* Begin *

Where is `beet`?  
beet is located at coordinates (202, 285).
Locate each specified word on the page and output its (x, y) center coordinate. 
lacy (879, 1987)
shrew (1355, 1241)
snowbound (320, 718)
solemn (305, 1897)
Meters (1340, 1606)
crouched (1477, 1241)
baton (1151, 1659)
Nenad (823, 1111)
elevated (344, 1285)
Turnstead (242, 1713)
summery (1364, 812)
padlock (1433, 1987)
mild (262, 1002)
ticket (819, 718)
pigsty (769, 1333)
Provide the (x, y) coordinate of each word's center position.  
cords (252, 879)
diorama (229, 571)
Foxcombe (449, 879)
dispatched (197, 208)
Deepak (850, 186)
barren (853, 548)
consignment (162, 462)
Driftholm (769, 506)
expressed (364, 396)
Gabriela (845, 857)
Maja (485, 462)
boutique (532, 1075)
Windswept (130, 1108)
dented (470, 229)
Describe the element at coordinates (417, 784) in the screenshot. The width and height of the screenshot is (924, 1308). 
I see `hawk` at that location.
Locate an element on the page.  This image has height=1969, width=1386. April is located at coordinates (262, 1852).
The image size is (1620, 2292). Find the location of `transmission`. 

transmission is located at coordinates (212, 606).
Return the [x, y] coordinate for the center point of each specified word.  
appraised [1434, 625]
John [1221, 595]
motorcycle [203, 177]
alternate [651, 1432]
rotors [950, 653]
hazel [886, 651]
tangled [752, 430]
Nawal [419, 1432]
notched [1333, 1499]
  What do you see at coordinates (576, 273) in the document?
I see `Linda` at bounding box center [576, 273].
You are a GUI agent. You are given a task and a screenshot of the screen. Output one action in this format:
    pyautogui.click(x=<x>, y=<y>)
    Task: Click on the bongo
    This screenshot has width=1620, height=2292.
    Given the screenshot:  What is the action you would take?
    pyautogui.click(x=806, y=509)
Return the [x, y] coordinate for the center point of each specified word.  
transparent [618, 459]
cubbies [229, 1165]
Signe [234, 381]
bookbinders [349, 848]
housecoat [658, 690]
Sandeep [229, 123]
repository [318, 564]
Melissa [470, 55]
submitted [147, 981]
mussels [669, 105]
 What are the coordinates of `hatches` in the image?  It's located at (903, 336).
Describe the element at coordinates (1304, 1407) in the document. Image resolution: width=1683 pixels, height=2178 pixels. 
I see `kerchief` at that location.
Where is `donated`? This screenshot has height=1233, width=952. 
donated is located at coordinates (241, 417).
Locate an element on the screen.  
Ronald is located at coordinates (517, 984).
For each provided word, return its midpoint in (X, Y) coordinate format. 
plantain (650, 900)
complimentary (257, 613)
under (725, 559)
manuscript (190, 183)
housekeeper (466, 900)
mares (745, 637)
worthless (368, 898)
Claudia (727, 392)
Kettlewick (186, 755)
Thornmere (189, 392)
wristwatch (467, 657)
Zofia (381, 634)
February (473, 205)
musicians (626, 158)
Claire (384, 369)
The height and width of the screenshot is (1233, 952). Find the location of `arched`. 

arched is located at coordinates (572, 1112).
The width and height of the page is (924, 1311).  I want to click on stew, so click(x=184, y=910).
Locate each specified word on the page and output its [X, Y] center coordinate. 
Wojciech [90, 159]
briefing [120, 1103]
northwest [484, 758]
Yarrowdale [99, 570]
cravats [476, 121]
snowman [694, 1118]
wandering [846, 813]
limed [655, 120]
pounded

* End *

_WRITTEN PROBLEM:_ Reproduce all of the lines above word for word, with no changes.

_ANSWER TO THIS TASK:_
Where is `beet`?  
beet is located at coordinates (202, 285).
Locate each specified word on the page and output its (x, y) center coordinate. 
lacy (879, 1987)
shrew (1355, 1241)
snowbound (320, 718)
solemn (305, 1897)
Meters (1340, 1606)
crouched (1477, 1241)
baton (1151, 1659)
Nenad (823, 1111)
elevated (344, 1285)
Turnstead (242, 1713)
summery (1364, 812)
padlock (1433, 1987)
mild (262, 1002)
ticket (819, 718)
pigsty (769, 1333)
Provide the (x, y) coordinate of each word's center position.  
cords (252, 879)
diorama (229, 571)
Foxcombe (449, 879)
dispatched (197, 208)
Deepak (850, 186)
barren (853, 548)
consignment (162, 462)
Driftholm (769, 506)
expressed (364, 396)
Gabriela (845, 857)
Maja (485, 462)
boutique (532, 1075)
Windswept (130, 1108)
dented (470, 229)
Describe the element at coordinates (417, 784) in the screenshot. The width and height of the screenshot is (924, 1308). 
I see `hawk` at that location.
Locate an element on the page.  This image has height=1969, width=1386. April is located at coordinates (262, 1852).
The image size is (1620, 2292). Find the location of `transmission`. 

transmission is located at coordinates (212, 606).
Return the [x, y] coordinate for the center point of each specified word.  
appraised [1434, 625]
John [1221, 595]
motorcycle [203, 177]
alternate [651, 1432]
rotors [950, 653]
hazel [886, 651]
tangled [752, 430]
Nawal [419, 1432]
notched [1333, 1499]
  What do you see at coordinates (576, 273) in the document?
I see `Linda` at bounding box center [576, 273].
You are a GUI agent. You are given a task and a screenshot of the screen. Output one action in this format:
    pyautogui.click(x=<x>, y=<y>)
    Task: Click on the bongo
    This screenshot has width=1620, height=2292.
    Given the screenshot:  What is the action you would take?
    pyautogui.click(x=806, y=509)
Return the [x, y] coordinate for the center point of each specified word.  
transparent [618, 459]
cubbies [229, 1165]
Signe [234, 381]
bookbinders [349, 848]
housecoat [658, 690]
Sandeep [229, 123]
repository [318, 564]
Melissa [470, 55]
submitted [147, 981]
mussels [669, 105]
 What are the coordinates of `hatches` in the image?  It's located at (903, 336).
Describe the element at coordinates (1304, 1407) in the document. Image resolution: width=1683 pixels, height=2178 pixels. 
I see `kerchief` at that location.
Where is `donated`? This screenshot has height=1233, width=952. 
donated is located at coordinates (241, 417).
Locate an element on the screen.  
Ronald is located at coordinates (517, 984).
For each provided word, return its midpoint in (X, Y) coordinate format. 
plantain (650, 900)
complimentary (257, 613)
under (725, 559)
manuscript (190, 183)
housekeeper (466, 900)
mares (745, 637)
worthless (368, 898)
Claudia (727, 392)
Kettlewick (186, 755)
Thornmere (189, 392)
wristwatch (467, 657)
Zofia (381, 634)
February (473, 205)
musicians (626, 158)
Claire (384, 369)
The height and width of the screenshot is (1233, 952). Find the location of `arched`. 

arched is located at coordinates (572, 1112).
The width and height of the page is (924, 1311).  I want to click on stew, so click(x=184, y=910).
Locate each specified word on the page and output its [X, Y] center coordinate. 
Wojciech [90, 159]
briefing [120, 1103]
northwest [484, 758]
Yarrowdale [99, 570]
cravats [476, 121]
snowman [694, 1118]
wandering [846, 813]
limed [655, 120]
pounded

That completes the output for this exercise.